> _DATA SHOWN_
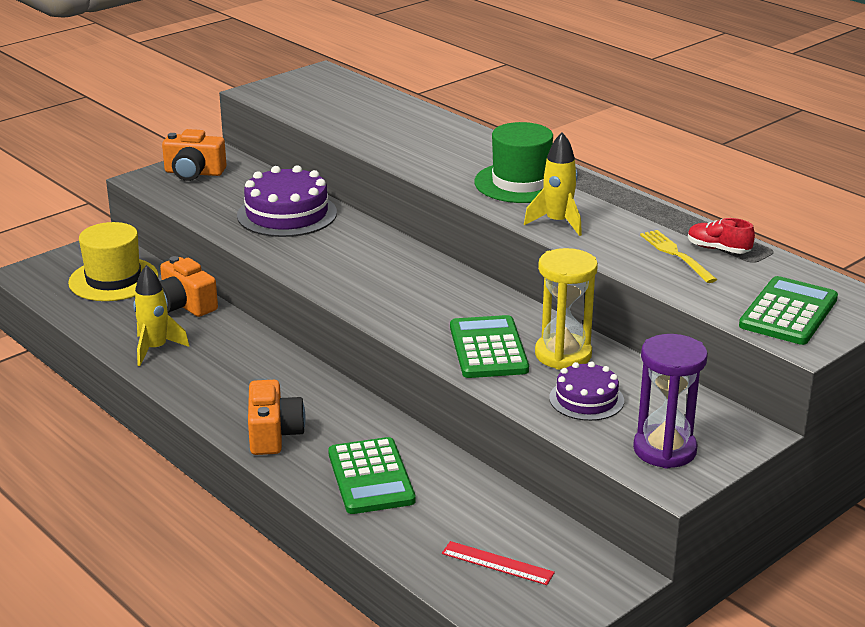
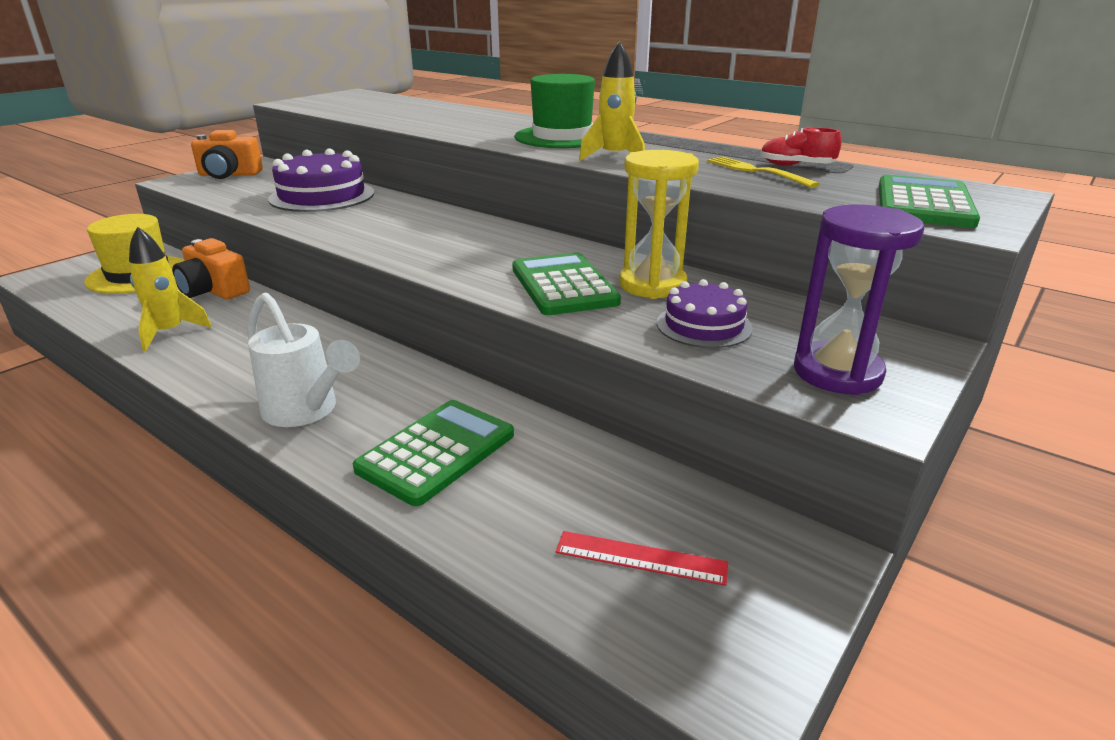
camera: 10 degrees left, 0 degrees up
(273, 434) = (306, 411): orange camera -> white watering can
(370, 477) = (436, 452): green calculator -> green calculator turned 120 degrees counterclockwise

> _TASK OBJECTIVE_
Print nothing but the lines from the one containing "(273, 434) = (306, 411): orange" through the end of the listing above, exactly as written.

> _OUTPUT FOR THIS EXERCISE_
(273, 434) = (306, 411): orange camera -> white watering can
(370, 477) = (436, 452): green calculator -> green calculator turned 120 degrees counterclockwise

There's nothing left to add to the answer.